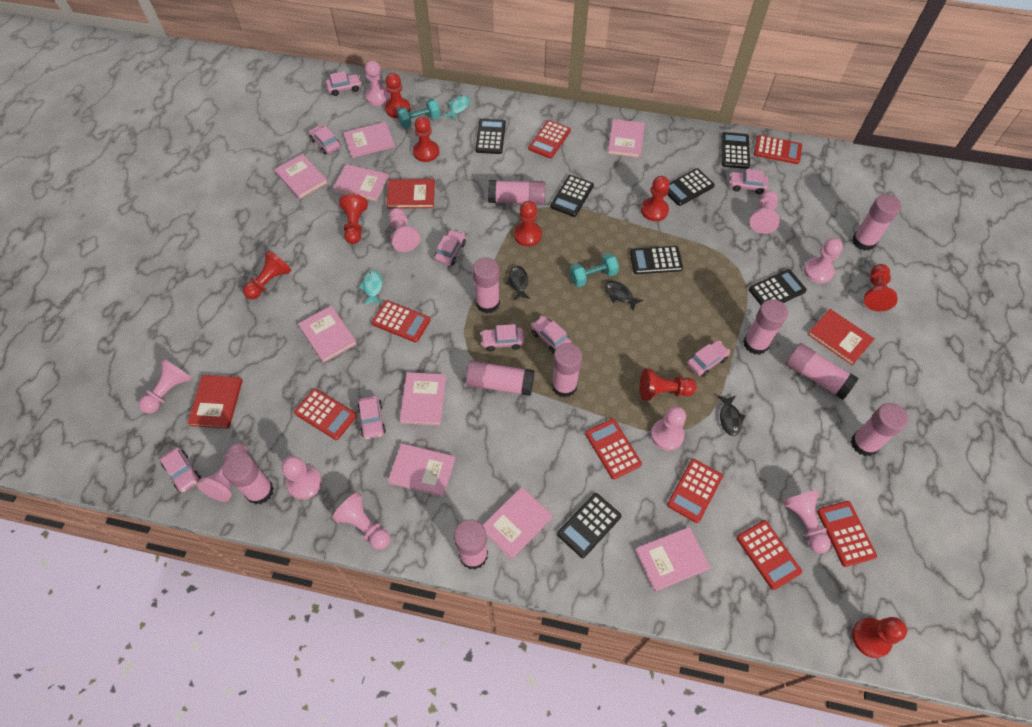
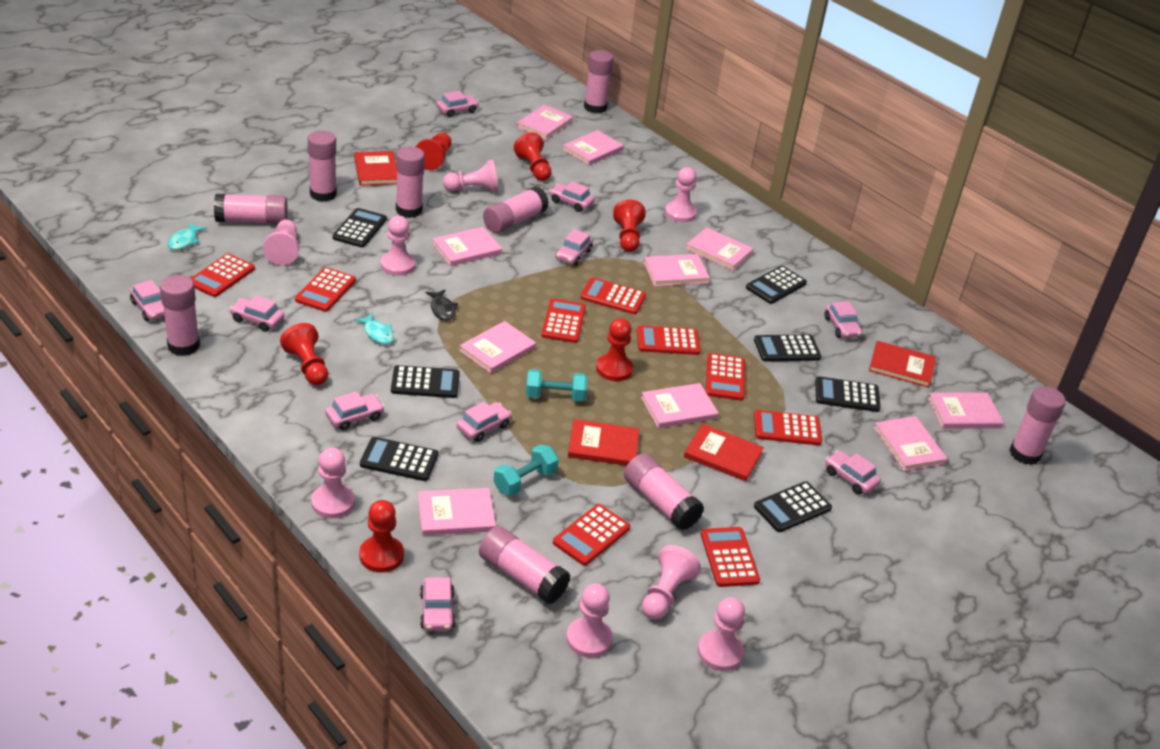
black fish: 3 -> 1
pink book: 9 -> 10
pink car: 9 -> 10
pink glue stick: 10 -> 9
pink pawn: 10 -> 8
red book: 3 -> 4
red calculator: 8 -> 9
red pawn: 9 -> 6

= = = = = = =

EXERCISE OBJECTIVE:
Please copy the records above word for word, leaving out every picture.

RESULT OF THIS EXERCISE:
black fish: 3 -> 1
pink book: 9 -> 10
pink car: 9 -> 10
pink glue stick: 10 -> 9
pink pawn: 10 -> 8
red book: 3 -> 4
red calculator: 8 -> 9
red pawn: 9 -> 6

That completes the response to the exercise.